→ **TO DO**: Could you return all of the records exactly, minus their images?

→ **Records excerpted from a collection**:

————

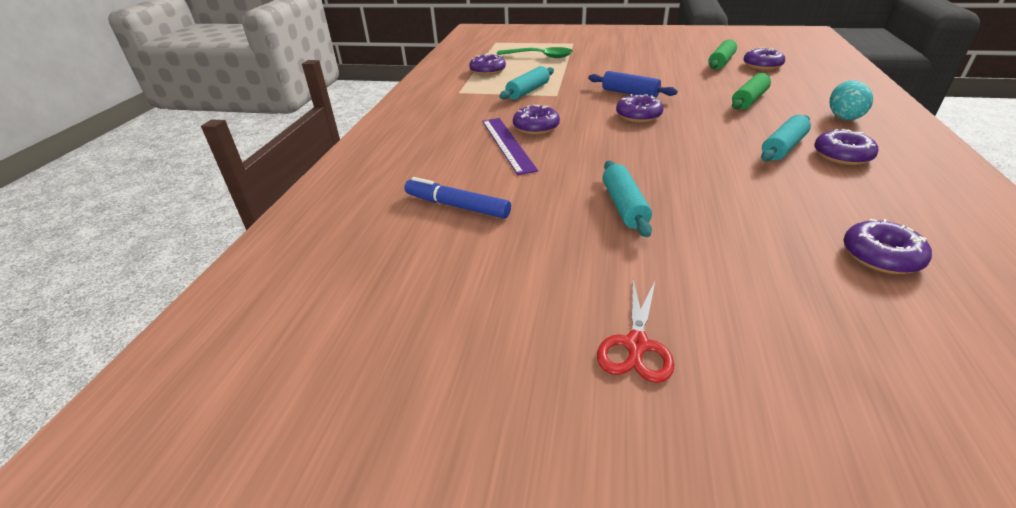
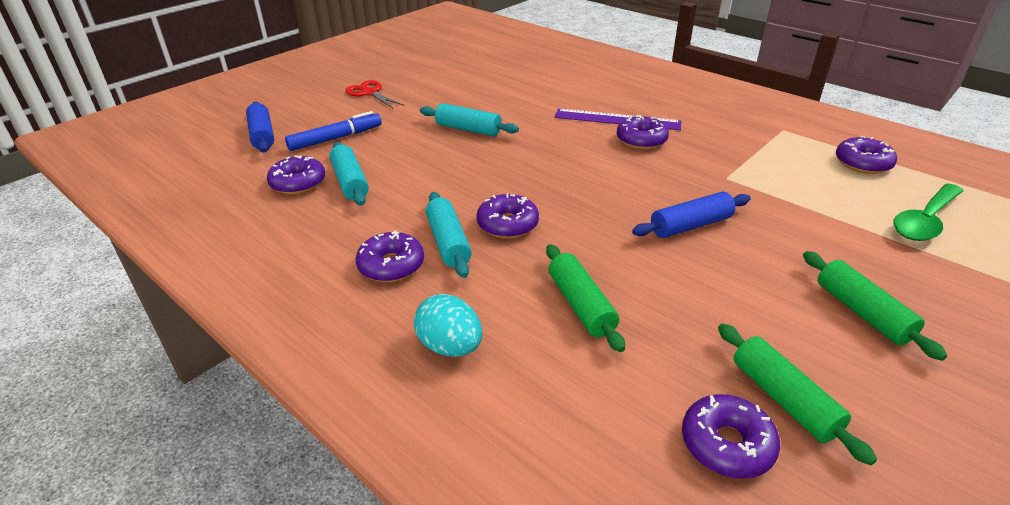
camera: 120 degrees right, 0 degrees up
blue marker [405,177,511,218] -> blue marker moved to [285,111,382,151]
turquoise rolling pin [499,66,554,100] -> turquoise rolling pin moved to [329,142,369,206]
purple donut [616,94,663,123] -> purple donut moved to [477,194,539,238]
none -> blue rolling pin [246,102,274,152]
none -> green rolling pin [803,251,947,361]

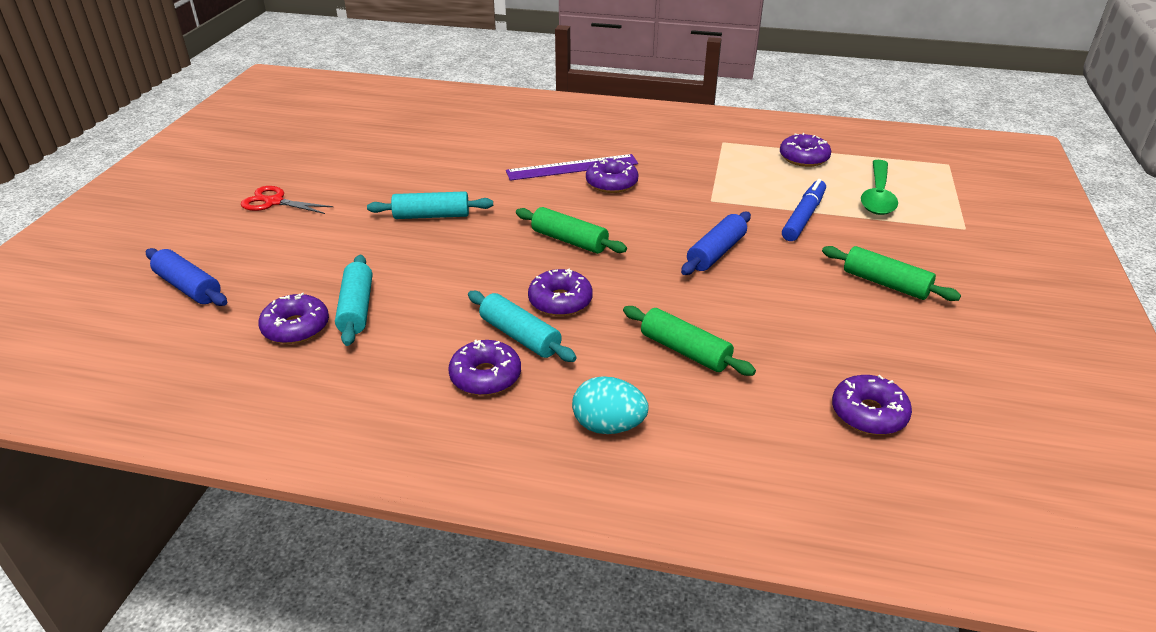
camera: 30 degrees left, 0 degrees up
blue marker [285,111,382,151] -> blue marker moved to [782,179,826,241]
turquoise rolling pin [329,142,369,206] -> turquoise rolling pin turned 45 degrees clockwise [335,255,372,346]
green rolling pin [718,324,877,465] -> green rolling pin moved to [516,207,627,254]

————

→ **PROBLEM SOLUTION**:
camera: 120 degrees right, 0 degrees up
blue marker [405,177,511,218] -> blue marker moved to [285,111,382,151]
turquoise rolling pin [499,66,554,100] -> turquoise rolling pin moved to [329,142,369,206]
purple donut [616,94,663,123] -> purple donut moved to [477,194,539,238]
none -> blue rolling pin [246,102,274,152]
none -> green rolling pin [803,251,947,361]

camera: 30 degrees left, 0 degrees up
blue marker [285,111,382,151] -> blue marker moved to [782,179,826,241]
turquoise rolling pin [329,142,369,206] -> turquoise rolling pin turned 45 degrees clockwise [335,255,372,346]
green rolling pin [718,324,877,465] -> green rolling pin moved to [516,207,627,254]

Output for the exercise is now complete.